### GIVEN DATA
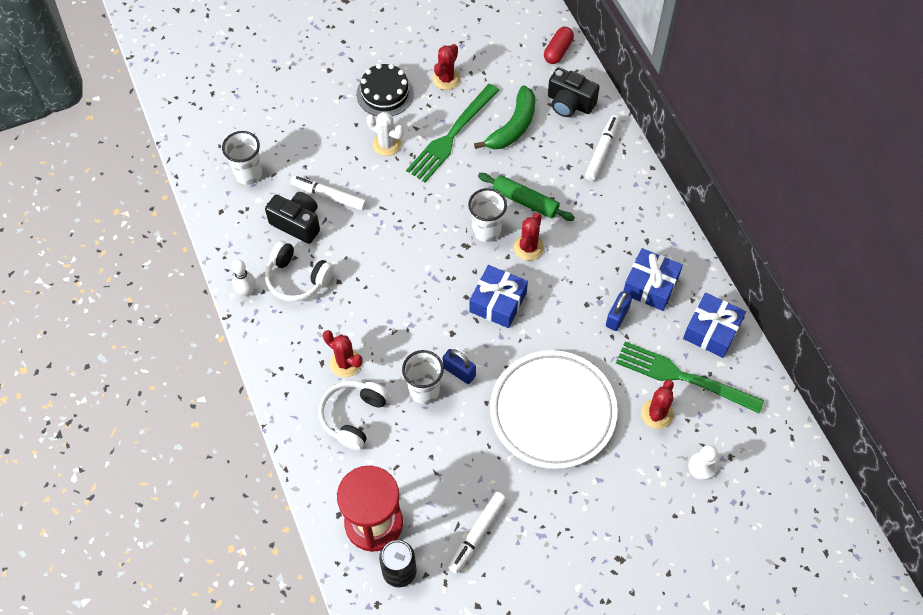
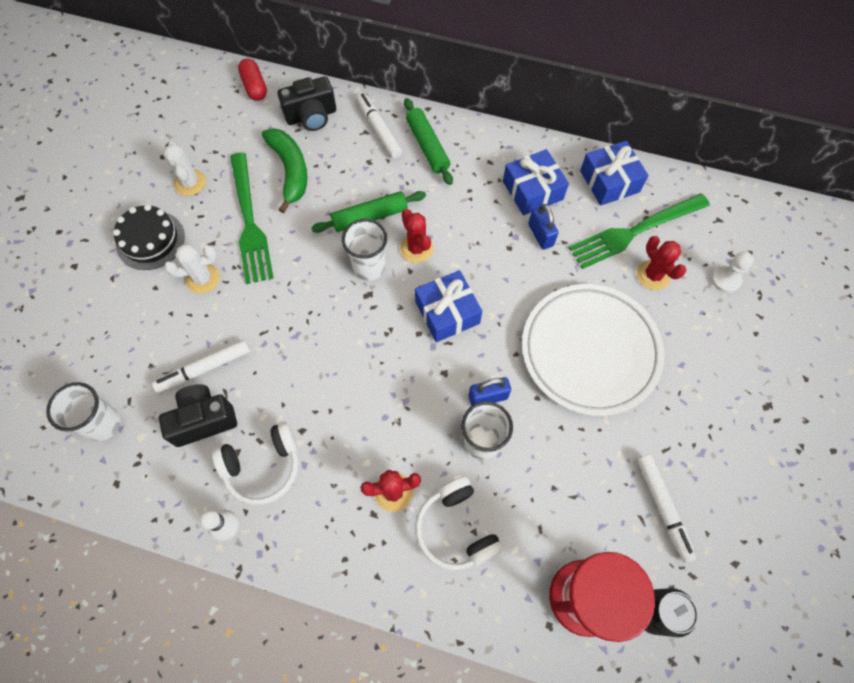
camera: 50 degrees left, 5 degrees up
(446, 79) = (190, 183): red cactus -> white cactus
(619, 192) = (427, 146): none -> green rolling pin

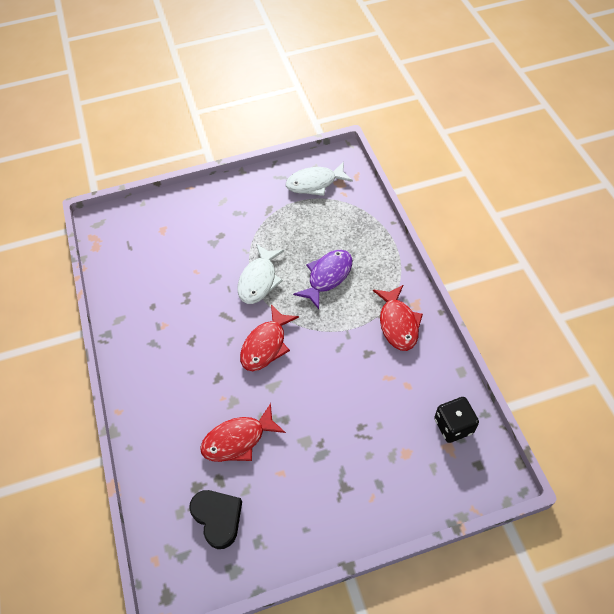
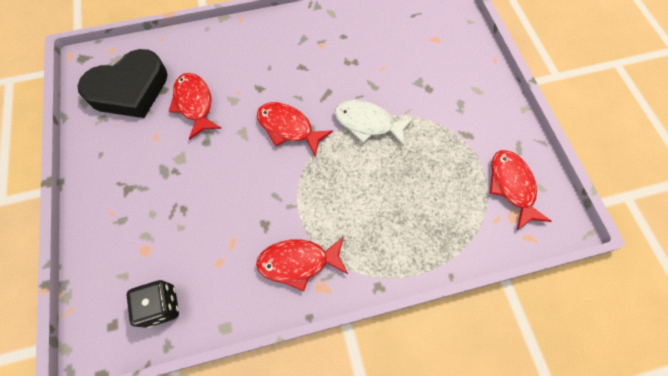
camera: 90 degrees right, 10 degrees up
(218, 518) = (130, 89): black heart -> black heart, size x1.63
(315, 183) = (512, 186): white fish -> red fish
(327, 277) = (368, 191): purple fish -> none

### TASK GOAL
Set down every entry exactly; omit the pictures.

### ANSWER
camera: 50 degrees left, 5 degrees up
(446, 79) = (190, 183): red cactus -> white cactus
(619, 192) = (427, 146): none -> green rolling pin

camera: 90 degrees right, 10 degrees up
(218, 518) = (130, 89): black heart -> black heart, size x1.63
(315, 183) = (512, 186): white fish -> red fish
(327, 277) = (368, 191): purple fish -> none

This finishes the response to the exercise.